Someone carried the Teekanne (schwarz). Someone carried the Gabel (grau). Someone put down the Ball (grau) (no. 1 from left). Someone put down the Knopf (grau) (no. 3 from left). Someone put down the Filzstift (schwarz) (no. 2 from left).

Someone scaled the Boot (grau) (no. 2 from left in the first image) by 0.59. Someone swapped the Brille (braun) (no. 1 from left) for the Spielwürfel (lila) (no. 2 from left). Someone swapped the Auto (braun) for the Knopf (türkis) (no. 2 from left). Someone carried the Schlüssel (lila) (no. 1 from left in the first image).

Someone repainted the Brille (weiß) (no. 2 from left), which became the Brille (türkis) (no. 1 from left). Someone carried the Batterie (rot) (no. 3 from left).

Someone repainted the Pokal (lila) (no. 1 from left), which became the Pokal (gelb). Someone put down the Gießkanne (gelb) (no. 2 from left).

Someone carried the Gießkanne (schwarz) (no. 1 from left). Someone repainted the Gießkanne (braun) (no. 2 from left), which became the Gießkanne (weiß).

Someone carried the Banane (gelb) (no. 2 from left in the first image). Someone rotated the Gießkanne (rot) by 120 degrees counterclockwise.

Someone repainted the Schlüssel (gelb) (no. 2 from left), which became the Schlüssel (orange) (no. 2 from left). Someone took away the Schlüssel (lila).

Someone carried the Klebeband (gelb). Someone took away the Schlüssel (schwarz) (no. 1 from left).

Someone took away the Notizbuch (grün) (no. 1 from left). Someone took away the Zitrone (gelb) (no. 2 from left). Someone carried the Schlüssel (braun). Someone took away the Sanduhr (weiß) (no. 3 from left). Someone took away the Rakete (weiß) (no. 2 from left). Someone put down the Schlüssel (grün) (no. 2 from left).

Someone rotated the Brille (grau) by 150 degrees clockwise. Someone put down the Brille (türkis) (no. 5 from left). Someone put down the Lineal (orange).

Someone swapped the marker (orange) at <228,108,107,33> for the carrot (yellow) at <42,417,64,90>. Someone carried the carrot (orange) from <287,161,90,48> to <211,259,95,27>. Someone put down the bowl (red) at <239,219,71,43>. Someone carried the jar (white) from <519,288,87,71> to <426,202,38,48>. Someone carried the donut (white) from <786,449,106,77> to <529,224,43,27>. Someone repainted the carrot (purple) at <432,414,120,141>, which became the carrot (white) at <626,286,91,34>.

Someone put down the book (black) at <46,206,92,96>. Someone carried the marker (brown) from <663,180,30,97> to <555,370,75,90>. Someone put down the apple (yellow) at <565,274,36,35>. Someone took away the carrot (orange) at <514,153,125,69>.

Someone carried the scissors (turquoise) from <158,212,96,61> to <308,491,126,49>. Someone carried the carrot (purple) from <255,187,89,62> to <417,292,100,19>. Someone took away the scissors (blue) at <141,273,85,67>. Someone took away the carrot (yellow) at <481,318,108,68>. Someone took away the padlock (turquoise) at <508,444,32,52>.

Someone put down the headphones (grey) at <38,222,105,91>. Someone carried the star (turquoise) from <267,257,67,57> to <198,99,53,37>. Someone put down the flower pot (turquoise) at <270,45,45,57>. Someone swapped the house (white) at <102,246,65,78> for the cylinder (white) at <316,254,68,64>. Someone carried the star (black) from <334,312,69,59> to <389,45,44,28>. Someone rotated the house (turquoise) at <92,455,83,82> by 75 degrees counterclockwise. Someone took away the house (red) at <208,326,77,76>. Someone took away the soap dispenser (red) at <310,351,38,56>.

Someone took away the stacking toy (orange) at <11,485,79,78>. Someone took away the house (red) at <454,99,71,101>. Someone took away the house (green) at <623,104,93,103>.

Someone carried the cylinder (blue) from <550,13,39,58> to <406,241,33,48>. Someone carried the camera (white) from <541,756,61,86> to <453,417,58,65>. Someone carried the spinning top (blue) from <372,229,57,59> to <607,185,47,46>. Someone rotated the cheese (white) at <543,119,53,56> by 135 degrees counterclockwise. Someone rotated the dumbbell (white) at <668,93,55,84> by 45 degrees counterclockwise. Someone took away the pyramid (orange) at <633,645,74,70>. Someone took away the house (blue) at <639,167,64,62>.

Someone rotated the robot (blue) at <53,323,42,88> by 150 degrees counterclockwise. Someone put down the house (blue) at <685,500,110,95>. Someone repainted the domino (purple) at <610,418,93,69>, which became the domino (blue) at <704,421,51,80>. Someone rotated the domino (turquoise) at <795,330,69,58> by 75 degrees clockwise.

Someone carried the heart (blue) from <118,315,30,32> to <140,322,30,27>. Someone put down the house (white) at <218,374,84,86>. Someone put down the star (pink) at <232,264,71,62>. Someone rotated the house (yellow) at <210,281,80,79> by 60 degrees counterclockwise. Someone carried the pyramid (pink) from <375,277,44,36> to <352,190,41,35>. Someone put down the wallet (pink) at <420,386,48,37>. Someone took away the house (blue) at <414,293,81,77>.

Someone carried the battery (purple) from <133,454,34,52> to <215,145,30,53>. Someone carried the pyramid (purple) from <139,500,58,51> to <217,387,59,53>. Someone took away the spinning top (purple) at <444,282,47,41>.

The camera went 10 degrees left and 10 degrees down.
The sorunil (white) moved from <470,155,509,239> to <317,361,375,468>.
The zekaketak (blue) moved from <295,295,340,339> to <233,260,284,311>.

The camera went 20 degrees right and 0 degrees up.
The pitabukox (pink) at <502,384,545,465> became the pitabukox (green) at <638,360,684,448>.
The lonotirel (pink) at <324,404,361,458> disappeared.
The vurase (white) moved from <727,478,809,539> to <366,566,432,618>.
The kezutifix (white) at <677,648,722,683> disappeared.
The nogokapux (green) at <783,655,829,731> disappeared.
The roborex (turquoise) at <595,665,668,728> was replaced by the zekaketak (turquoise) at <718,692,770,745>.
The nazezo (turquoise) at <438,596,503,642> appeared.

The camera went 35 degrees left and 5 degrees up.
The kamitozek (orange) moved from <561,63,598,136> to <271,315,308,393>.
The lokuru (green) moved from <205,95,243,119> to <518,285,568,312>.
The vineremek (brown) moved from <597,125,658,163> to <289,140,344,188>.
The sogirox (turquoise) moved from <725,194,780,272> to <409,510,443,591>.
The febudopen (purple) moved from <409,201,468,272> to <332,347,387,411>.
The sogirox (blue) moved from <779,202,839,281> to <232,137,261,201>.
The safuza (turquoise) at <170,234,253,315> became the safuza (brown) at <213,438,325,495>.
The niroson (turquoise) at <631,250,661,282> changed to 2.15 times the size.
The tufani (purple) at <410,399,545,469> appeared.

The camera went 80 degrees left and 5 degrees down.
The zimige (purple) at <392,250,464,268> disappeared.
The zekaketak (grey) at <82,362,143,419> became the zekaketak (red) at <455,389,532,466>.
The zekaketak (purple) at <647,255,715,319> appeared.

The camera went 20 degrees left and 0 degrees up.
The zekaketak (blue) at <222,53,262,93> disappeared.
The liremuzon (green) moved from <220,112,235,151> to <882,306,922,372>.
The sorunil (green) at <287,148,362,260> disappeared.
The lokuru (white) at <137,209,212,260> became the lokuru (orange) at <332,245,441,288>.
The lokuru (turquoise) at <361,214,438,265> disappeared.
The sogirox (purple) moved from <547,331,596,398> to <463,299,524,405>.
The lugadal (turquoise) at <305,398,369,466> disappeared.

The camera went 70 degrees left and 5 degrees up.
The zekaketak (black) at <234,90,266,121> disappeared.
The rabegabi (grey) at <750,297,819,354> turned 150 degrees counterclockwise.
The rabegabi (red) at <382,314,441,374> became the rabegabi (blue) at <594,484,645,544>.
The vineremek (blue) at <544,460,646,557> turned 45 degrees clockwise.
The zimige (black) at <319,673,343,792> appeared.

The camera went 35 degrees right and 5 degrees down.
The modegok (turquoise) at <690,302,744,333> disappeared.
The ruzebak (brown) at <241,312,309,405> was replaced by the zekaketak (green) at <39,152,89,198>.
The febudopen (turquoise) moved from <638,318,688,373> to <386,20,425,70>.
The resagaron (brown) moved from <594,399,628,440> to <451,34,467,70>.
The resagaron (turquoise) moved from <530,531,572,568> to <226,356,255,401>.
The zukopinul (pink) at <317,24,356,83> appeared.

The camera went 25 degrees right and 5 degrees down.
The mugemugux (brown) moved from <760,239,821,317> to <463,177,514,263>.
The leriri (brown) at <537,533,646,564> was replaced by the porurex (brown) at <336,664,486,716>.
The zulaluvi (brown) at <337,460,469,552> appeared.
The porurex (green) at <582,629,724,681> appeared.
= = = = = = =
### Instructions for the task
Print exactly the lines above, between the one holding "The camera went 10" and the one holding "The sorunil (white)", inclusive, and nothing besides.

### Output of the exercise
The camera went 10 degrees left and 10 degrees down.
The sorunil (white) moved from <470,155,509,239> to <317,361,375,468>.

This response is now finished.